DATA FOR THIS EXERCISE —
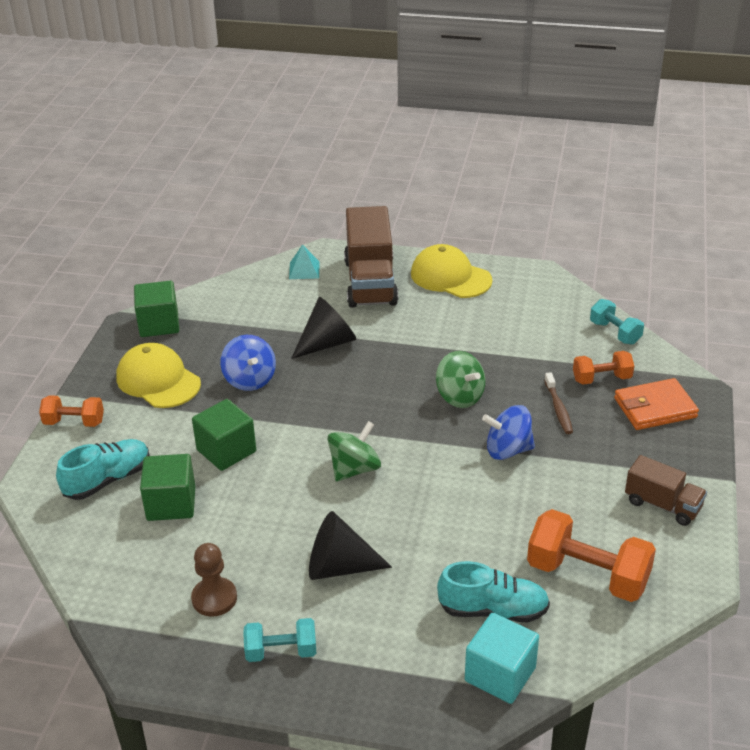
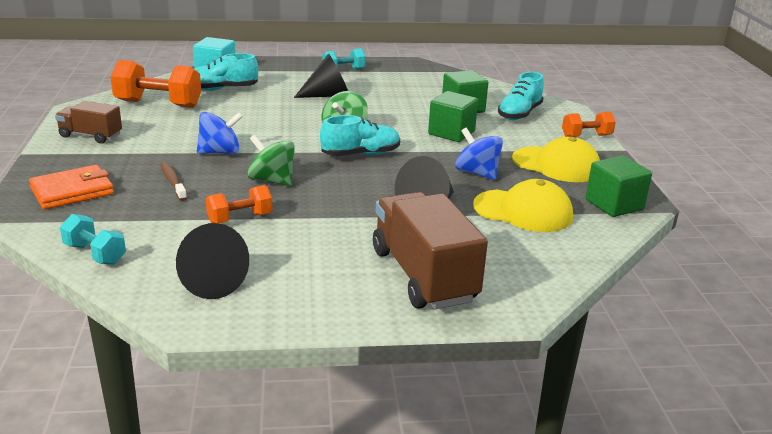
camera: 160 degrees right, 10 degrees down
(214, 598) = (396, 81): brown pawn -> none
(304, 270) = (520, 280): turquoise pyramid -> none
(353, 425) = (361, 154): none -> turquoise shoe
(450, 277) = (320, 297): yellow cap -> yellow cap (523, 211)
(527, 298) = (208, 281): none -> black cone
(601, 379) = (123, 208): orange dumbbell -> orange dumbbell (240, 218)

WHAT YOU HAVE TO DO —
Copy every line of the listing above exactly. Leave each picture out.

RESULT FOR THIS TASK —
camera: 160 degrees right, 10 degrees down
(214, 598) = (396, 81): brown pawn -> none
(304, 270) = (520, 280): turquoise pyramid -> none
(353, 425) = (361, 154): none -> turquoise shoe
(450, 277) = (320, 297): yellow cap -> yellow cap (523, 211)
(527, 298) = (208, 281): none -> black cone
(601, 379) = (123, 208): orange dumbbell -> orange dumbbell (240, 218)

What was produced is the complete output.